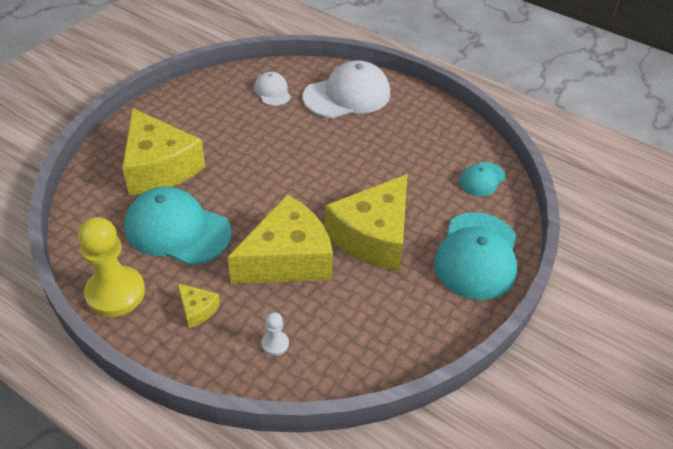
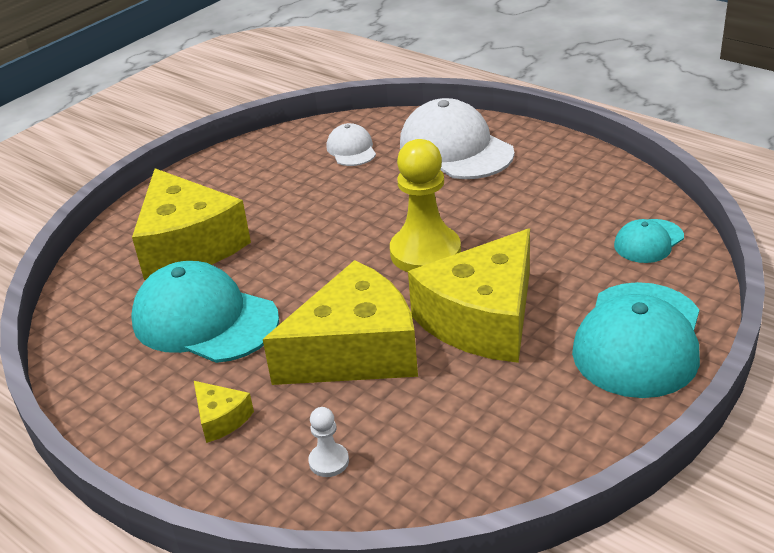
camera: 10 degrees right, 10 degrees down
(115, 293) = (110, 400): yellow pawn -> yellow pawn (425, 252)
(347, 95) = (455, 148): white cap -> white cap turned 105 degrees counterclockwise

## Work to complete
Please output the material above again, exactly, and omit every image.

## Answer space
camera: 10 degrees right, 10 degrees down
(115, 293) = (110, 400): yellow pawn -> yellow pawn (425, 252)
(347, 95) = (455, 148): white cap -> white cap turned 105 degrees counterclockwise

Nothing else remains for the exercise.